ABOUT THIS TASK: With every picture left out, restate the listing below exactly as written.
── PROVIDED ENTRIES ──
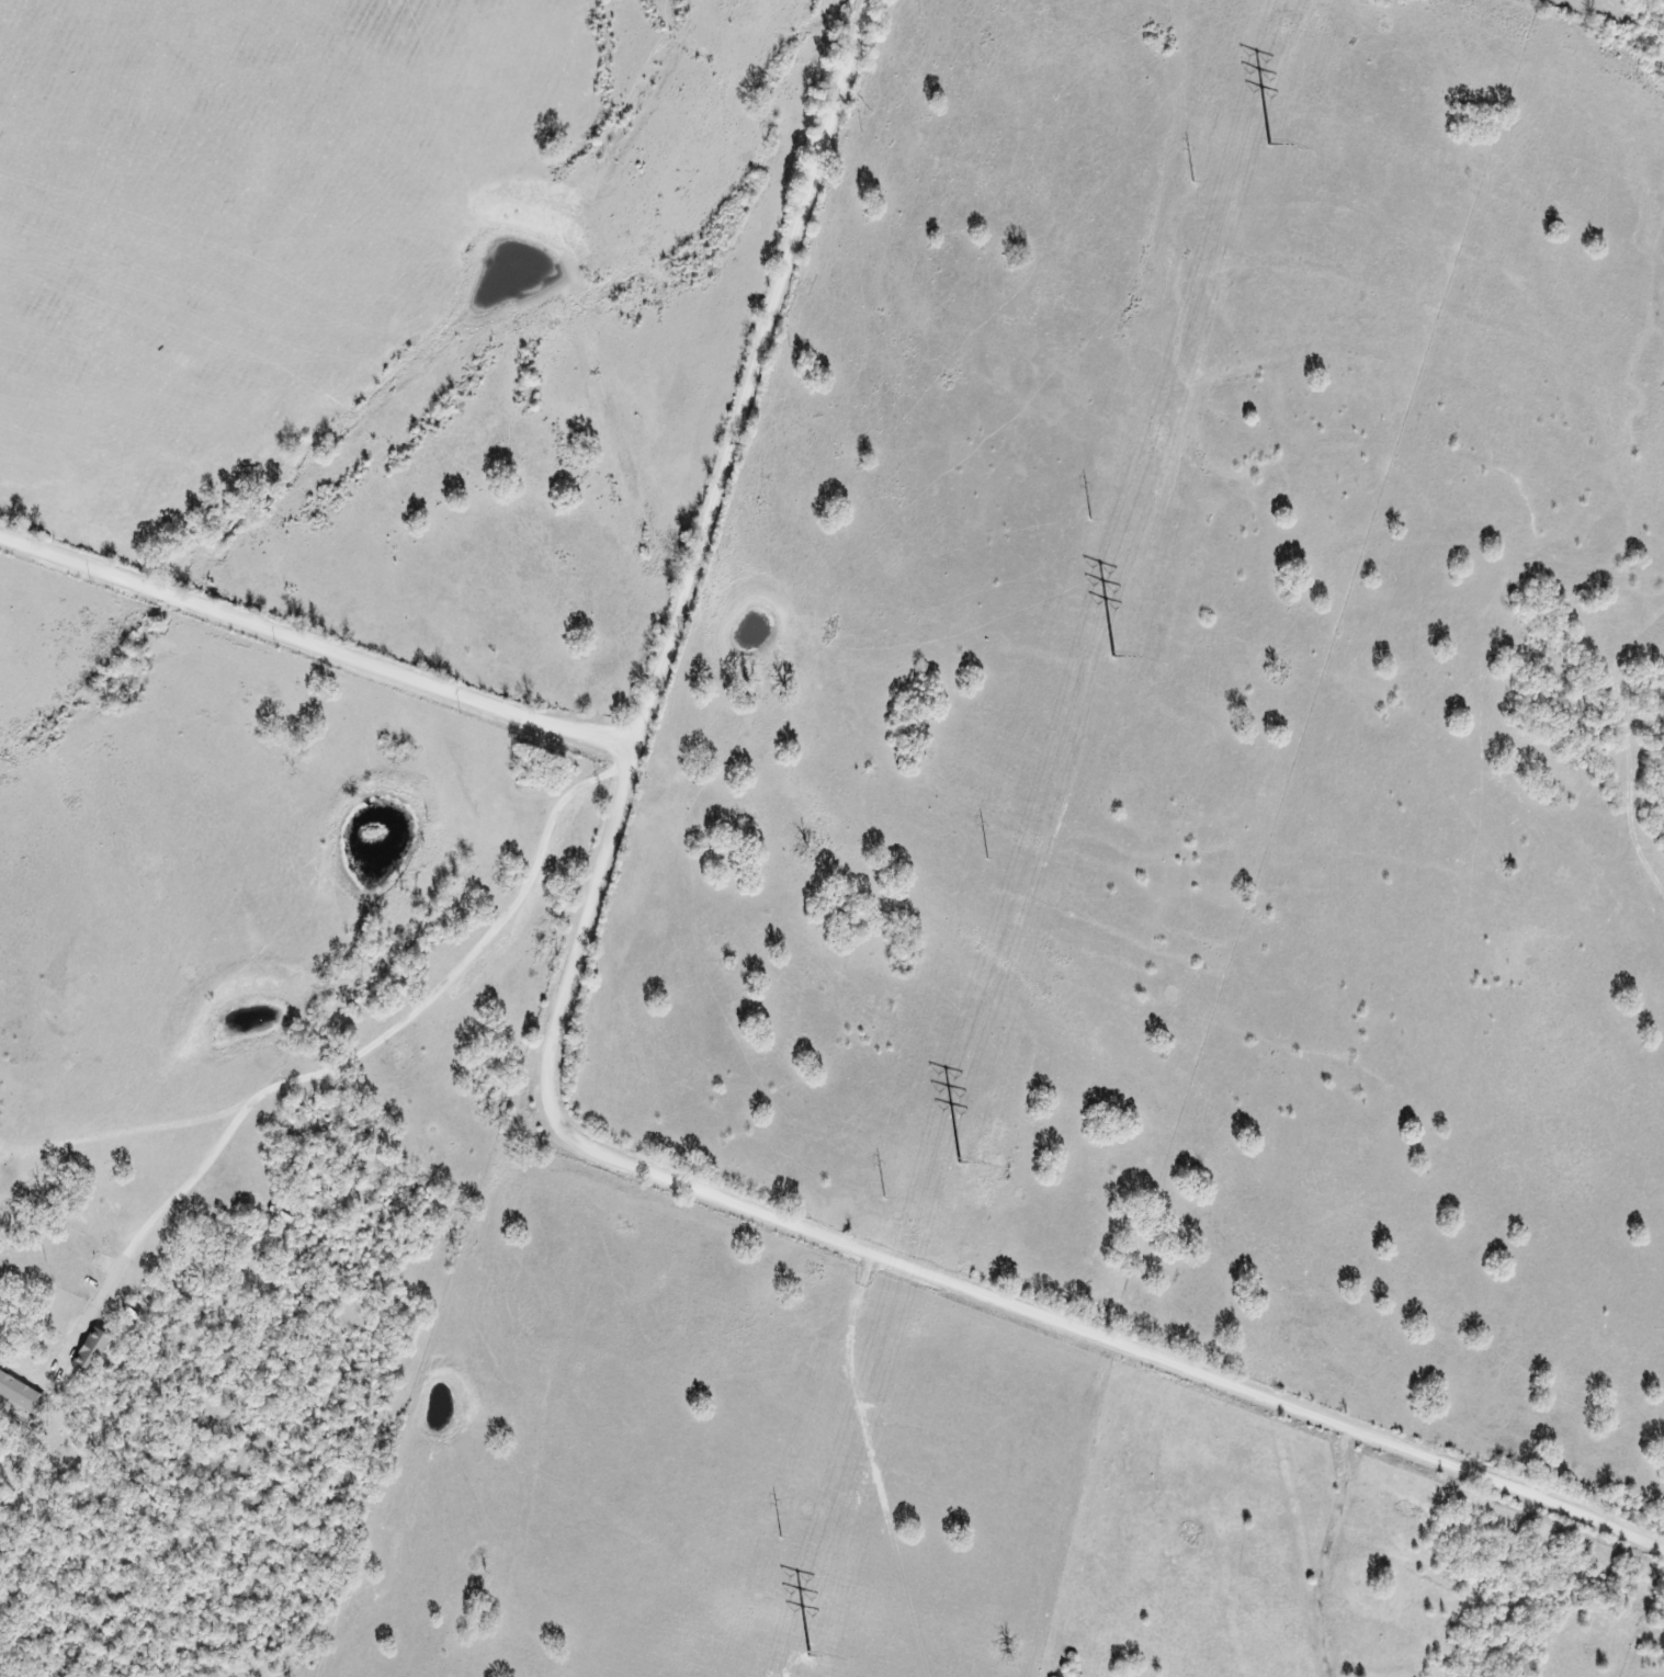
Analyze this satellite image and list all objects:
power tower: (1192, 182)
power tower: (1089, 519)
road: (312, 646)
power tower: (985, 858)
road: (559, 1129)
power tower: (884, 1198)
building: (95, 1351)
building: (21, 1393)
power tower: (778, 1537)

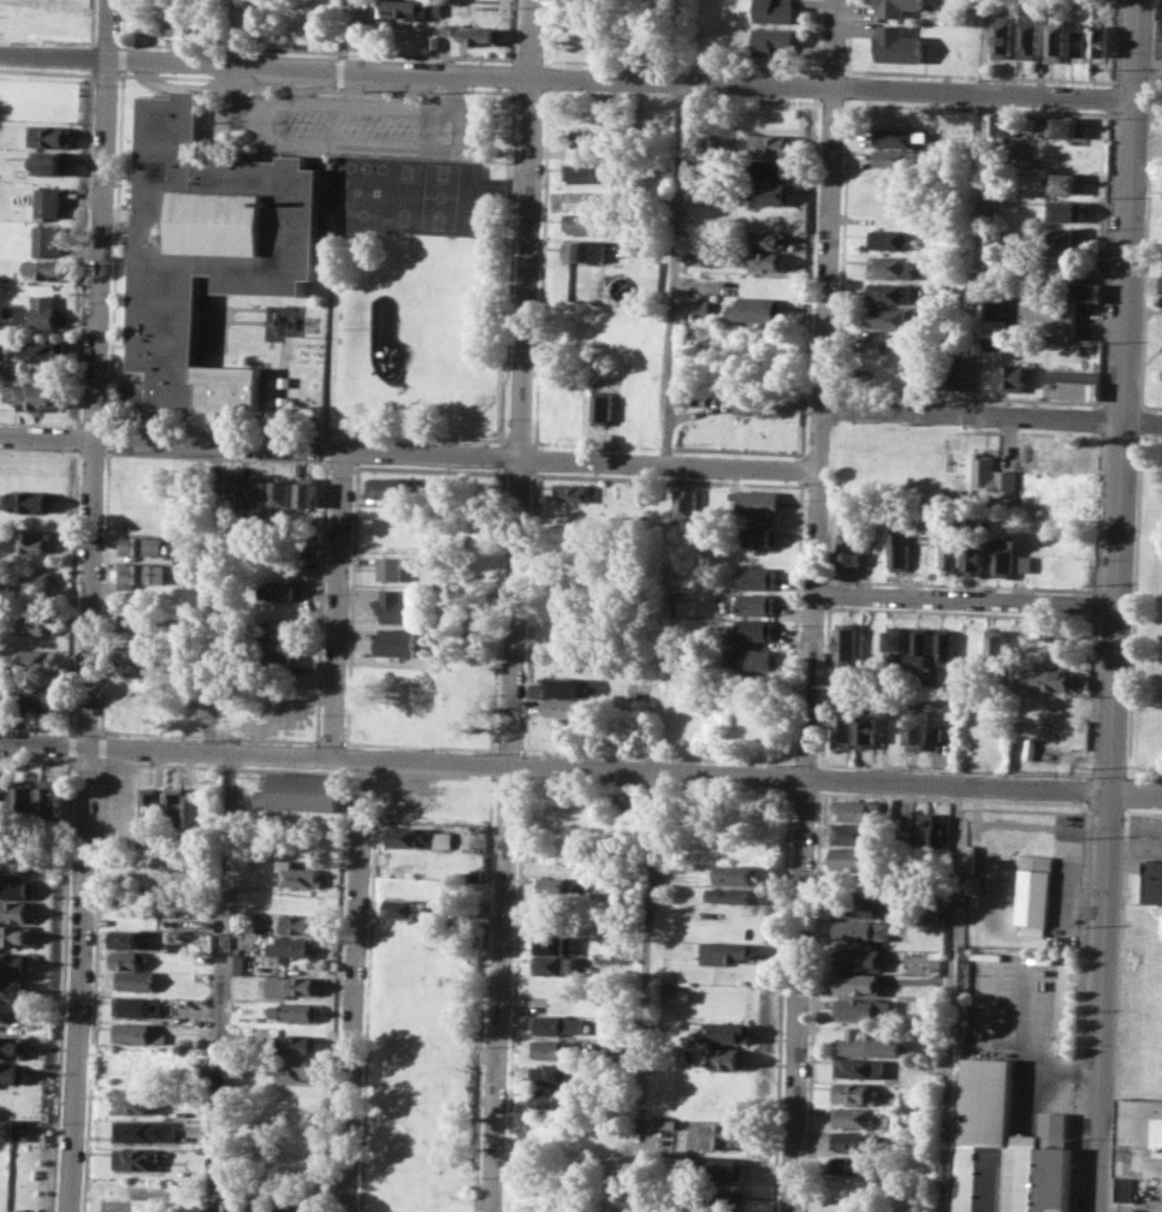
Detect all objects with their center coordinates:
building: (897, 7)
building: (407, 9)
building: (775, 11)
building: (166, 24)
building: (1160, 32)
road: (360, 33)
building: (480, 35)
building: (1001, 36)
building: (1027, 37)
building: (773, 40)
building: (1054, 40)
building: (1077, 41)
building: (1099, 42)
building: (896, 44)
road: (982, 45)
road: (179, 61)
road: (1149, 77)
road: (748, 81)
road: (451, 88)
building: (999, 123)
parking lot: (361, 125)
building: (1066, 126)
building: (51, 136)
building: (892, 137)
road: (284, 143)
building: (772, 144)
building: (892, 158)
building: (53, 163)
building: (770, 167)
building: (583, 170)
building: (1066, 181)
building: (768, 193)
building: (46, 205)
building: (1064, 210)
building: (586, 223)
building: (1067, 237)
building: (764, 238)
building: (889, 238)
building: (49, 239)
building: (212, 246)
building: (637, 247)
building: (587, 250)
road: (974, 251)
building: (691, 254)
building: (765, 260)
building: (887, 266)
building: (49, 268)
road: (674, 272)
building: (1082, 290)
building: (886, 292)
building: (700, 304)
building: (752, 308)
building: (46, 310)
building: (886, 317)
building: (1047, 317)
building: (994, 324)
building: (991, 342)
building: (48, 350)
building: (1067, 351)
building: (626, 370)
building: (957, 374)
building: (1012, 376)
building: (1070, 383)
building: (38, 395)
building: (683, 395)
road: (1122, 396)
building: (758, 401)
building: (601, 405)
road: (990, 414)
road: (171, 443)
building: (1030, 460)
road: (579, 461)
building: (989, 473)
building: (387, 487)
building: (232, 490)
building: (258, 491)
building: (570, 491)
building: (283, 492)
building: (308, 493)
building: (31, 500)
building: (683, 503)
building: (755, 503)
building: (759, 536)
building: (36, 540)
building: (142, 545)
building: (847, 551)
building: (896, 551)
building: (950, 552)
building: (1002, 556)
building: (974, 558)
building: (1024, 562)
building: (391, 567)
building: (141, 573)
building: (755, 578)
building: (32, 580)
building: (280, 589)
road: (306, 592)
road: (336, 603)
building: (754, 603)
road: (963, 604)
road: (89, 605)
building: (396, 606)
road: (516, 606)
road: (812, 606)
park: (1145, 616)
building: (133, 621)
building: (35, 623)
building: (281, 627)
building: (753, 629)
building: (845, 640)
building: (395, 642)
building: (971, 644)
building: (894, 645)
building: (944, 645)
building: (997, 645)
building: (920, 646)
building: (278, 649)
building: (131, 654)
building: (749, 657)
building: (32, 658)
building: (1051, 679)
building: (555, 686)
building: (1, 693)
building: (34, 697)
building: (564, 707)
building: (844, 722)
building: (917, 728)
building: (866, 731)
road: (165, 750)
road: (347, 758)
road: (735, 777)
building: (300, 792)
road: (1134, 793)
building: (4, 797)
building: (24, 797)
building: (50, 797)
building: (173, 807)
building: (147, 809)
building: (858, 809)
building: (927, 828)
building: (851, 832)
building: (899, 836)
building: (411, 837)
building: (853, 857)
building: (14, 862)
building: (736, 874)
building: (300, 875)
building: (1155, 881)
building: (557, 884)
building: (972, 884)
building: (17, 887)
building: (1029, 892)
building: (735, 895)
building: (858, 907)
building: (17, 910)
building: (413, 910)
building: (932, 916)
building: (298, 923)
building: (860, 929)
building: (16, 936)
building: (125, 938)
building: (552, 943)
building: (291, 947)
building: (725, 952)
building: (126, 958)
building: (860, 958)
building: (15, 962)
building: (237, 962)
building: (554, 964)
building: (133, 981)
road: (222, 982)
building: (859, 983)
road: (354, 985)
building: (292, 986)
building: (15, 990)
road: (647, 993)
road: (948, 999)
road: (1100, 1002)
building: (862, 1006)
building: (136, 1007)
building: (296, 1011)
building: (559, 1023)
parking lot: (1024, 1023)
building: (731, 1031)
building: (137, 1034)
building: (297, 1043)
building: (867, 1045)
building: (13, 1046)
building: (554, 1049)
building: (730, 1057)
building: (131, 1059)
building: (235, 1065)
building: (857, 1067)
building: (295, 1068)
building: (13, 1072)
building: (554, 1073)
building: (853, 1092)
building: (549, 1097)
building: (134, 1101)
building: (294, 1106)
building: (852, 1116)
building: (665, 1123)
building: (11, 1129)
building: (146, 1130)
building: (716, 1135)
building: (851, 1142)
building: (1138, 1144)
building: (1007, 1149)
building: (292, 1156)
building: (137, 1159)
building: (851, 1165)
building: (716, 1168)
building: (722, 1199)
building: (231, 1205)
building: (285, 1206)
building: (309, 1206)
building: (257, 1207)

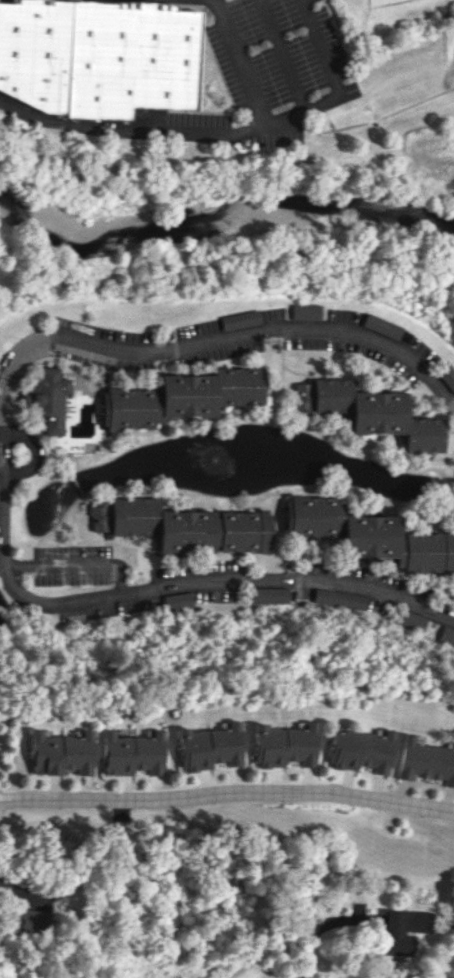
───
REPLY TO THE EXERCISE:
Analyze this satellite image and list all objects:
power tower: (1192, 182)
power tower: (1089, 519)
road: (312, 646)
power tower: (985, 858)
road: (559, 1129)
power tower: (884, 1198)
building: (95, 1351)
building: (21, 1393)
power tower: (778, 1537)

Detect all objects with their center coordinates:
building: (897, 7)
building: (407, 9)
building: (775, 11)
building: (166, 24)
building: (1160, 32)
road: (360, 33)
building: (480, 35)
building: (1001, 36)
building: (1027, 37)
building: (773, 40)
building: (1054, 40)
building: (1077, 41)
building: (1099, 42)
building: (896, 44)
road: (982, 45)
road: (179, 61)
road: (1149, 77)
road: (748, 81)
road: (451, 88)
building: (999, 123)
parking lot: (361, 125)
building: (1066, 126)
building: (51, 136)
building: (892, 137)
road: (284, 143)
building: (772, 144)
building: (892, 158)
building: (53, 163)
building: (770, 167)
building: (583, 170)
building: (1066, 181)
building: (768, 193)
building: (46, 205)
building: (1064, 210)
building: (586, 223)
building: (1067, 237)
building: (764, 238)
building: (889, 238)
building: (49, 239)
building: (212, 246)
building: (637, 247)
building: (587, 250)
road: (974, 251)
building: (691, 254)
building: (765, 260)
building: (887, 266)
building: (49, 268)
road: (674, 272)
building: (1082, 290)
building: (886, 292)
building: (700, 304)
building: (752, 308)
building: (46, 310)
building: (886, 317)
building: (1047, 317)
building: (994, 324)
building: (991, 342)
building: (48, 350)
building: (1067, 351)
building: (626, 370)
building: (957, 374)
building: (1012, 376)
building: (1070, 383)
building: (38, 395)
building: (683, 395)
road: (1122, 396)
building: (758, 401)
building: (601, 405)
road: (990, 414)
road: (171, 443)
building: (1030, 460)
road: (579, 461)
building: (989, 473)
building: (387, 487)
building: (232, 490)
building: (258, 491)
building: (570, 491)
building: (283, 492)
building: (308, 493)
building: (31, 500)
building: (683, 503)
building: (755, 503)
building: (759, 536)
building: (36, 540)
building: (142, 545)
building: (847, 551)
building: (896, 551)
building: (950, 552)
building: (1002, 556)
building: (974, 558)
building: (1024, 562)
building: (391, 567)
building: (141, 573)
building: (755, 578)
building: (32, 580)
building: (280, 589)
road: (306, 592)
road: (336, 603)
building: (754, 603)
road: (963, 604)
road: (89, 605)
building: (396, 606)
road: (516, 606)
road: (812, 606)
park: (1145, 616)
building: (133, 621)
building: (35, 623)
building: (281, 627)
building: (753, 629)
building: (845, 640)
building: (395, 642)
building: (971, 644)
building: (894, 645)
building: (944, 645)
building: (997, 645)
building: (920, 646)
building: (278, 649)
building: (131, 654)
building: (749, 657)
building: (32, 658)
building: (1051, 679)
building: (555, 686)
building: (1, 693)
building: (34, 697)
building: (564, 707)
building: (844, 722)
building: (917, 728)
building: (866, 731)
road: (165, 750)
road: (347, 758)
road: (735, 777)
building: (300, 792)
road: (1134, 793)
building: (4, 797)
building: (24, 797)
building: (50, 797)
building: (173, 807)
building: (147, 809)
building: (858, 809)
building: (927, 828)
building: (851, 832)
building: (899, 836)
building: (411, 837)
building: (853, 857)
building: (14, 862)
building: (736, 874)
building: (300, 875)
building: (1155, 881)
building: (557, 884)
building: (972, 884)
building: (17, 887)
building: (1029, 892)
building: (735, 895)
building: (858, 907)
building: (17, 910)
building: (413, 910)
building: (932, 916)
building: (298, 923)
building: (860, 929)
building: (16, 936)
building: (125, 938)
building: (552, 943)
building: (291, 947)
building: (725, 952)
building: (126, 958)
building: (860, 958)
building: (15, 962)
building: (237, 962)
building: (554, 964)
building: (133, 981)
road: (222, 982)
building: (859, 983)
road: (354, 985)
building: (292, 986)
building: (15, 990)
road: (647, 993)
road: (948, 999)
road: (1100, 1002)
building: (862, 1006)
building: (136, 1007)
building: (296, 1011)
building: (559, 1023)
parking lot: (1024, 1023)
building: (731, 1031)
building: (137, 1034)
building: (297, 1043)
building: (867, 1045)
building: (13, 1046)
building: (554, 1049)
building: (730, 1057)
building: (131, 1059)
building: (235, 1065)
building: (857, 1067)
building: (295, 1068)
building: (13, 1072)
building: (554, 1073)
building: (853, 1092)
building: (549, 1097)
building: (134, 1101)
building: (294, 1106)
building: (852, 1116)
building: (665, 1123)
building: (11, 1129)
building: (146, 1130)
building: (716, 1135)
building: (851, 1142)
building: (1138, 1144)
building: (1007, 1149)
building: (292, 1156)
building: (137, 1159)
building: (851, 1165)
building: (716, 1168)
building: (722, 1199)
building: (231, 1205)
building: (285, 1206)
building: (309, 1206)
building: (257, 1207)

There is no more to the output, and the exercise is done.